- [Exercise aim]
Would you output the entries below only from the line containing "orange brick C2:F2" through the line containing "purple brick K1:K2", exactly as they stand and with both ends included?

- [Data extracts]
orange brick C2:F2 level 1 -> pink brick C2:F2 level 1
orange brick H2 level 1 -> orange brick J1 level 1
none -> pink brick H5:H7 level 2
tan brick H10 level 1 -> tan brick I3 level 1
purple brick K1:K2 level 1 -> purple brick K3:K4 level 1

...

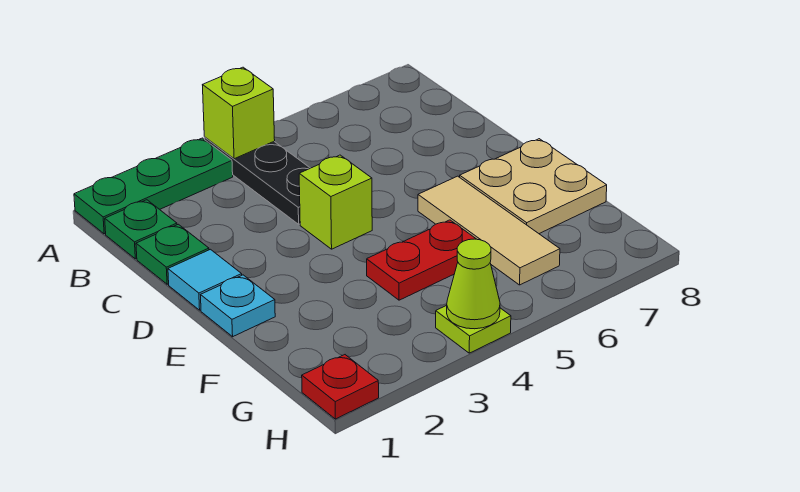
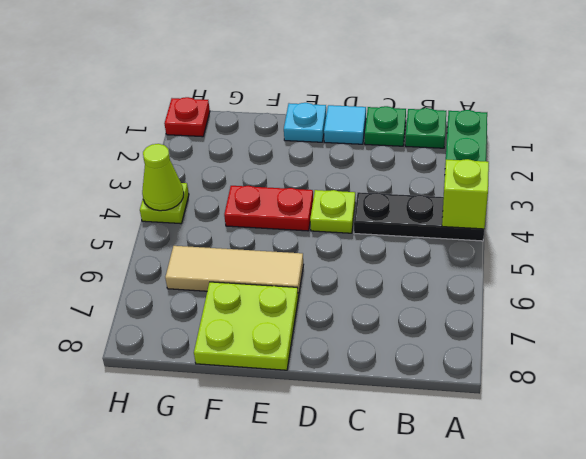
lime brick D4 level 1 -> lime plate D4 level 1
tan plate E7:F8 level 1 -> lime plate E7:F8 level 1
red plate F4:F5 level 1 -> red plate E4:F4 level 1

- [Answer]
orange brick C2:F2 level 1 -> pink brick C2:F2 level 1
orange brick H2 level 1 -> orange brick J1 level 1
none -> pink brick H5:H7 level 2
tan brick H10 level 1 -> tan brick I3 level 1
purple brick K1:K2 level 1 -> purple brick K3:K4 level 1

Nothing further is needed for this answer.